Return the data below exactly, minus the pictures.

* _Data block_
══════════

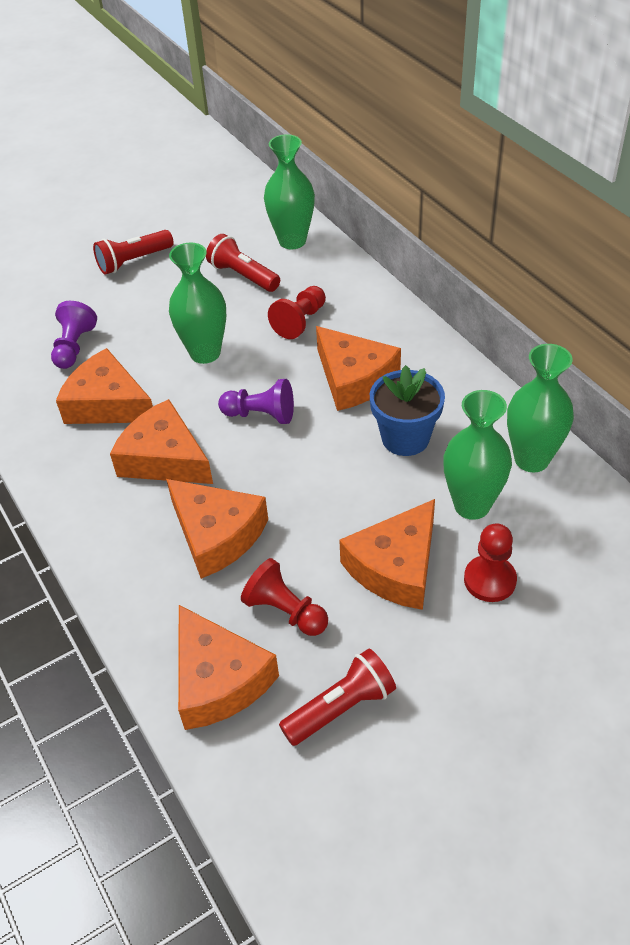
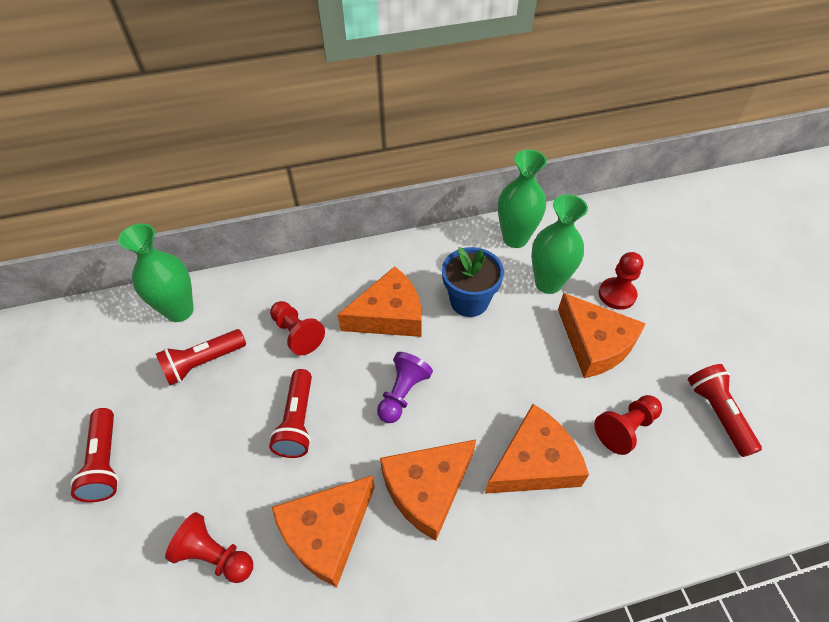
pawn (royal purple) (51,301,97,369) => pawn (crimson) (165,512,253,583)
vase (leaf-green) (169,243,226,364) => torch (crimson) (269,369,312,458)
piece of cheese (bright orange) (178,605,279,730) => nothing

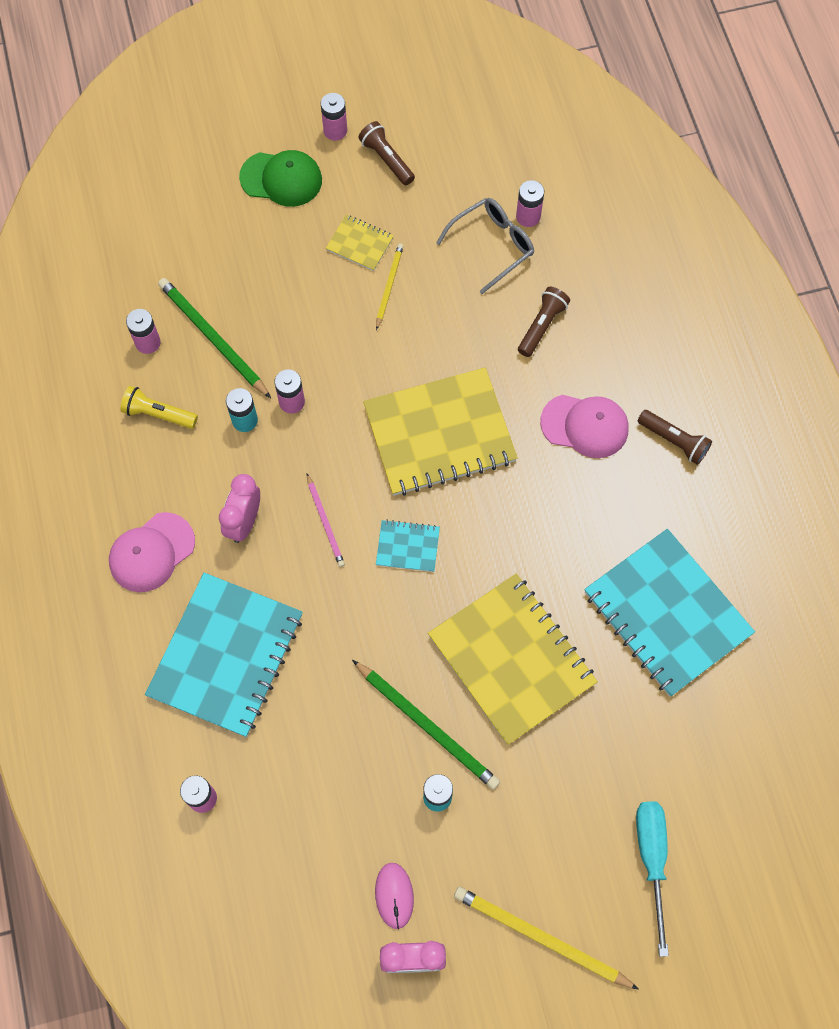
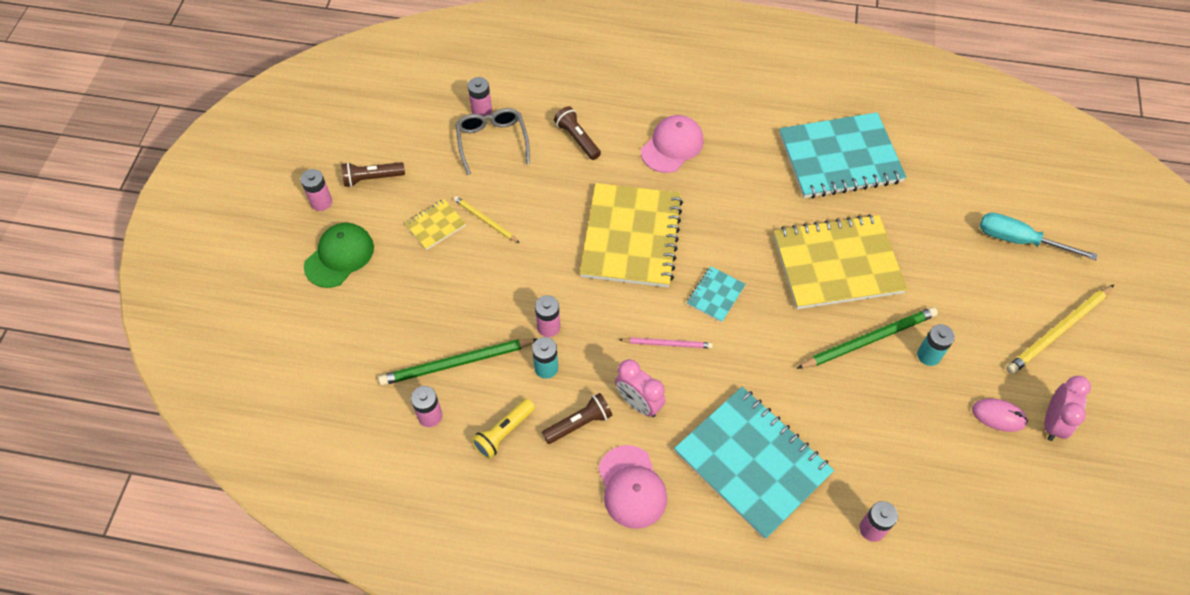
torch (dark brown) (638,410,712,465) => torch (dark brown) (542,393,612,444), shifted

══════════

* _Solution below_
pawn (royal purple) (51,301,97,369) => pawn (crimson) (165,512,253,583)
vase (leaf-green) (169,243,226,364) => torch (crimson) (269,369,312,458)
piece of cheese (bright orange) (178,605,279,730) => nothing

torch (dark brown) (638,410,712,465) => torch (dark brown) (542,393,612,444), shifted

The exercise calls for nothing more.